(Data entries)
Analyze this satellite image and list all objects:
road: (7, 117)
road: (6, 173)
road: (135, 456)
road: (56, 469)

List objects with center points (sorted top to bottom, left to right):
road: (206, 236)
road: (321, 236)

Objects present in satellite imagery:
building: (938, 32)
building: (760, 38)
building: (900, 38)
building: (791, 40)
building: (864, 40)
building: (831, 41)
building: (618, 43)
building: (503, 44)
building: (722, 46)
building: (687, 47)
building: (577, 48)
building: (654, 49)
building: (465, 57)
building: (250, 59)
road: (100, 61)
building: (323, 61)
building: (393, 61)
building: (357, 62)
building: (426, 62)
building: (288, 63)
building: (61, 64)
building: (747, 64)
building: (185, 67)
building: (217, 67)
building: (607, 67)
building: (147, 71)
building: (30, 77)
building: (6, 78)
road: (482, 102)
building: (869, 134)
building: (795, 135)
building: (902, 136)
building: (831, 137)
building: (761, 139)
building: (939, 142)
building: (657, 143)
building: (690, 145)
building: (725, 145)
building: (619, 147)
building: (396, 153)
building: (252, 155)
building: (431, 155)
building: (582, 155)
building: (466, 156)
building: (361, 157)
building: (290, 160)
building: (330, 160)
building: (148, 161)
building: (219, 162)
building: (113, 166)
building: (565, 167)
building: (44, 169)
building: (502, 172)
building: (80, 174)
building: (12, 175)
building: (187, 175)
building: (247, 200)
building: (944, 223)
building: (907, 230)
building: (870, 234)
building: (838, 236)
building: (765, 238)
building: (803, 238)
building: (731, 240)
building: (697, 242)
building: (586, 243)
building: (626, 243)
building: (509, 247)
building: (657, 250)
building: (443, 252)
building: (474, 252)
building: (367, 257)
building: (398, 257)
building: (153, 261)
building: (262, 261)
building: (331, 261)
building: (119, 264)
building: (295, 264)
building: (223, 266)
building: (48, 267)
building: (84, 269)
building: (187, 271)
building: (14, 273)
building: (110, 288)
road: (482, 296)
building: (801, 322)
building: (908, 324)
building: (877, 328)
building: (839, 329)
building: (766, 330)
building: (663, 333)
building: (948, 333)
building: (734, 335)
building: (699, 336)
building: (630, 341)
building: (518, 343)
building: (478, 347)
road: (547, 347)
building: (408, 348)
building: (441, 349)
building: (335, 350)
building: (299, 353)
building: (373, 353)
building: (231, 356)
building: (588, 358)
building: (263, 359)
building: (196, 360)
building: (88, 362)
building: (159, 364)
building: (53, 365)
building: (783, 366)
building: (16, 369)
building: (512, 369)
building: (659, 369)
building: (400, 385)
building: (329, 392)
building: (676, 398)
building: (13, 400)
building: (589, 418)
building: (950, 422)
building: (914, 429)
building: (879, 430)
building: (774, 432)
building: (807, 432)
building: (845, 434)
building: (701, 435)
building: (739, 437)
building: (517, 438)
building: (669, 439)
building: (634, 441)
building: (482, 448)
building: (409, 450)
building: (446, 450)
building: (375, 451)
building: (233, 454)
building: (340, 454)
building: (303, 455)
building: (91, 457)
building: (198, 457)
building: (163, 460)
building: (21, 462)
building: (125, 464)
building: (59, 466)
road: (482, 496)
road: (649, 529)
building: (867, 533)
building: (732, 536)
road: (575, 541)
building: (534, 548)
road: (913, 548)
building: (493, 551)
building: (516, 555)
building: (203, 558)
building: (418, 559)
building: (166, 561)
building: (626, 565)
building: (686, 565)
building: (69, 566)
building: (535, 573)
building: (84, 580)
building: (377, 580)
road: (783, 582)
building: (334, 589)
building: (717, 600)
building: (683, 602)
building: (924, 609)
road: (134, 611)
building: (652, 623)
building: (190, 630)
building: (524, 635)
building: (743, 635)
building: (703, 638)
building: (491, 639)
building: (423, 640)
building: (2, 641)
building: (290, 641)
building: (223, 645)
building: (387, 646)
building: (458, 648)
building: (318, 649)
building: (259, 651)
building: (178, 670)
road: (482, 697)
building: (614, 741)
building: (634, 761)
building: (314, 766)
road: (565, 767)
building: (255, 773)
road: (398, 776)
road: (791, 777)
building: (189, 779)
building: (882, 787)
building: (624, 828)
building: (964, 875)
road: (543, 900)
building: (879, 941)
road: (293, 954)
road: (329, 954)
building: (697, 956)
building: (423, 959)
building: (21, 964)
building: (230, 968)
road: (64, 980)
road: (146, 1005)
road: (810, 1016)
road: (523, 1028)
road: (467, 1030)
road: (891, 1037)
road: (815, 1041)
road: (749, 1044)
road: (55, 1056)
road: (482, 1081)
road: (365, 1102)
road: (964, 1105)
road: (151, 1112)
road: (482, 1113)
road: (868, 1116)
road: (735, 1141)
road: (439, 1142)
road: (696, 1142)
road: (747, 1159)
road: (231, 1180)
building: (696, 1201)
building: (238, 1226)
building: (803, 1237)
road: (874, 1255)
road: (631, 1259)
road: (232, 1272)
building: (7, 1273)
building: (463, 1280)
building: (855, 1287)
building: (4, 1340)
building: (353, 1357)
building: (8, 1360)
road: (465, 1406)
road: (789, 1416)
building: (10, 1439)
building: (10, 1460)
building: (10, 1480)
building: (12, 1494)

▶ _Activity_: Going through the entries above line by line, work out how many lines include the word "satellite". Only the number is required.

▶ _Result of the task_: 2